- WHAT TO WORK ON -
Would you repeat the listing exactly but omit every picture?

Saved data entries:
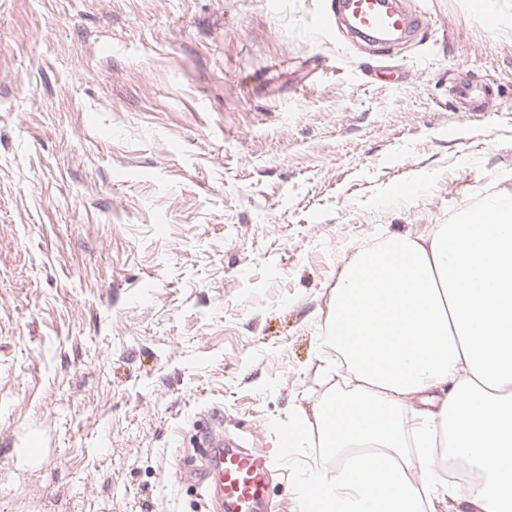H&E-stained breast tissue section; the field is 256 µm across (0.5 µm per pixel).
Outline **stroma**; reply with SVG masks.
<instances>
[{"label":"stroma","instance_id":"1","mask_svg":"<svg viewBox=\"0 0 512 512\" xmlns=\"http://www.w3.org/2000/svg\"><path fill=\"white\" fill-rule=\"evenodd\" d=\"M407 2L384 60L327 0H0V512H209L214 407L299 512L340 272L512 195V0ZM455 97L463 107L476 110L487 111L486 100L481 96L472 83H459L455 86Z\"/></svg>","mask_w":512,"mask_h":512}]
</instances>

- WRITTEN REPLY -
H&E-stained breast tissue section; the field is 256 µm across (0.5 µm per pixel).
Outline **stroma**; reply with SVG masks.
<instances>
[{"label":"stroma","instance_id":"1","mask_svg":"<svg viewBox=\"0 0 512 512\" xmlns=\"http://www.w3.org/2000/svg\"><path fill=\"white\" fill-rule=\"evenodd\" d=\"M407 2L384 60L327 0H0V512H209L214 407L299 512L340 272L512 195V0ZM455 97L463 107L476 110L487 111L486 100L481 96L472 83H459L455 86Z\"/></svg>","mask_w":512,"mask_h":512}]
</instances>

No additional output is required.